| Provided material |

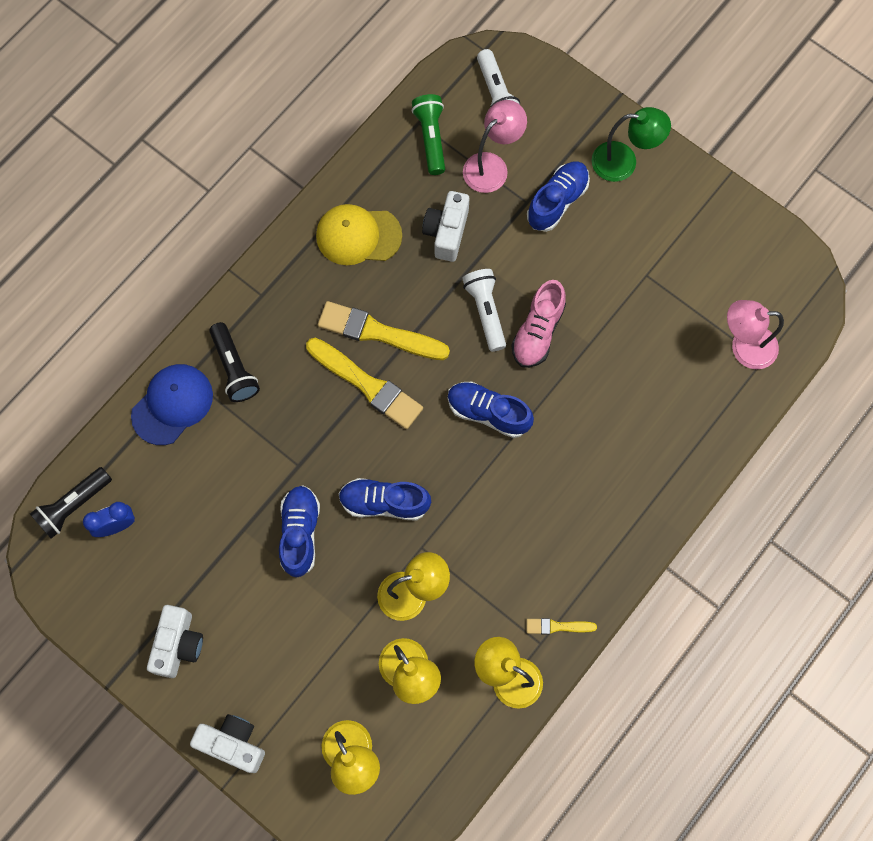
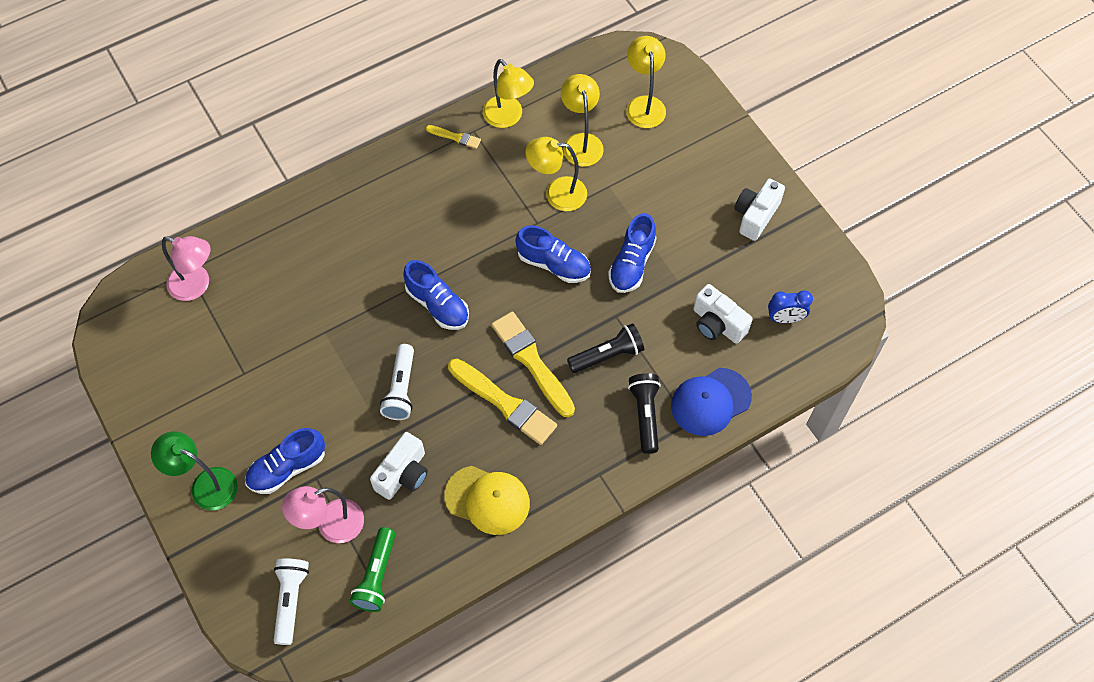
camera: 160 degrees left, 10 degrees down
(73, 505) = (819, 346): black flashlight -> black flashlight (607, 355)
(233, 743) = (731, 139): white camera -> white camera (717, 324)
(538, 332) = (363, 356): pink shoe -> none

| Exercise brief |
Leaving out the pictures, repeat the data above exactly.

| Completed exercise |
camera: 160 degrees left, 10 degrees down
(73, 505) = (819, 346): black flashlight -> black flashlight (607, 355)
(233, 743) = (731, 139): white camera -> white camera (717, 324)
(538, 332) = (363, 356): pink shoe -> none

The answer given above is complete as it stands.